Data extracted from a collection
::::::::::

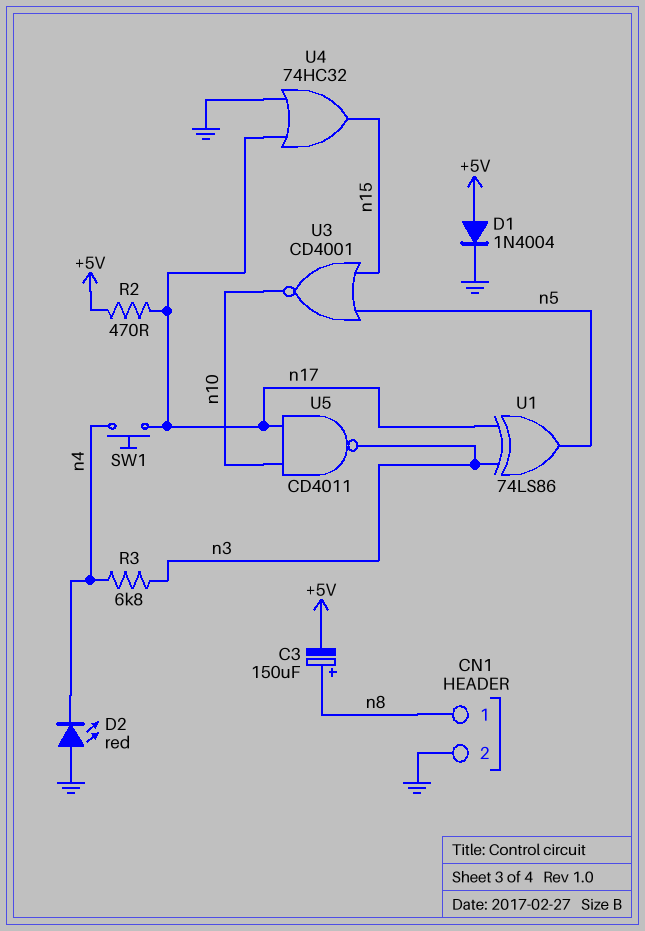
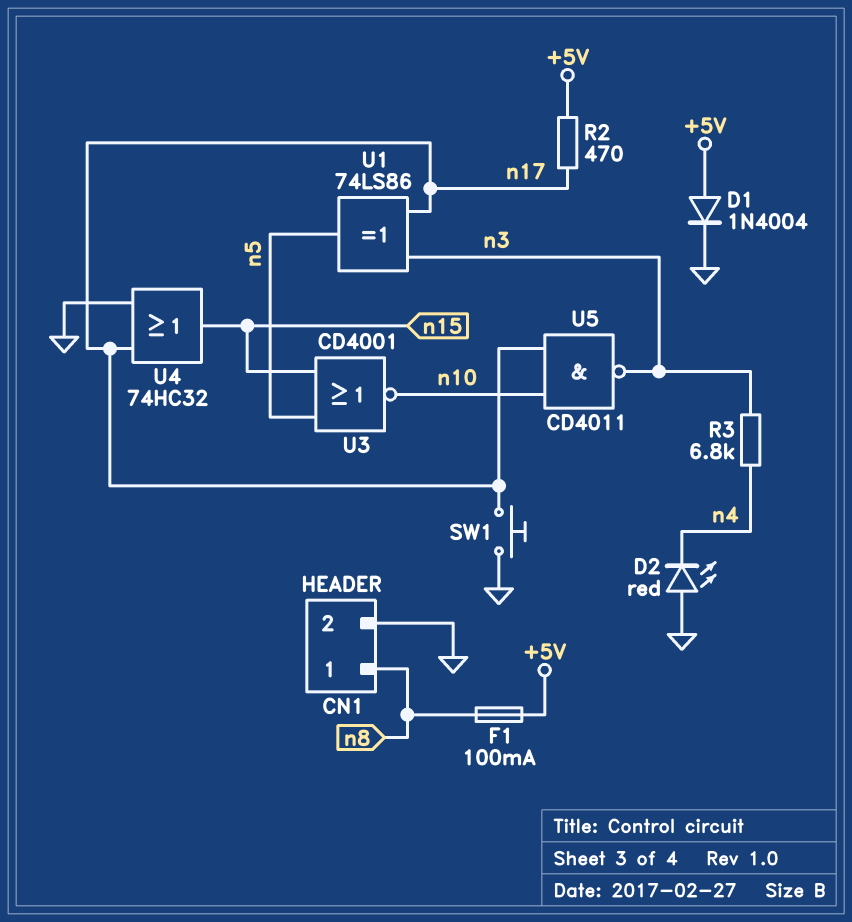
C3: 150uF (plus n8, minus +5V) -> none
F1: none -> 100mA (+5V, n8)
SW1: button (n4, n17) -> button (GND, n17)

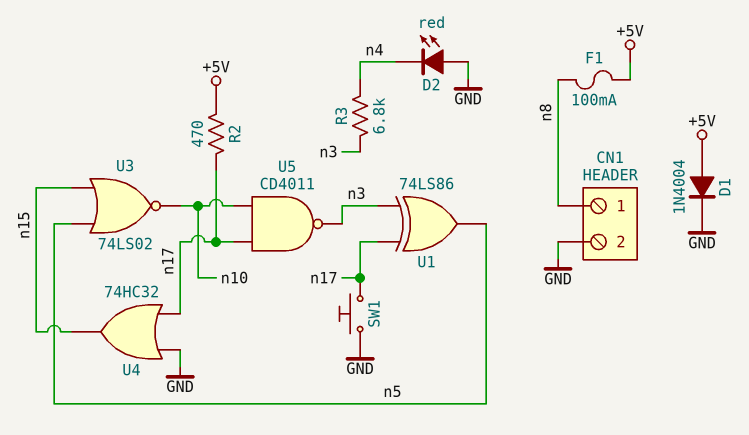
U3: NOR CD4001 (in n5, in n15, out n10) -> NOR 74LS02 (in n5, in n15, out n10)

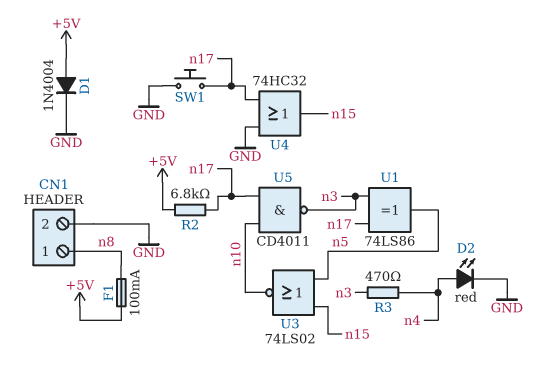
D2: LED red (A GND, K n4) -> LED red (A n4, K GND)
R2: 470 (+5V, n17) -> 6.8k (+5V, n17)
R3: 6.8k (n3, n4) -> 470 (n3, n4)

::::::::::

__Required work__
Filter the records above for lines with "none".

__Expected answer__
C3: 150uF (plus n8, minus +5V) -> none
F1: none -> 100mA (+5V, n8)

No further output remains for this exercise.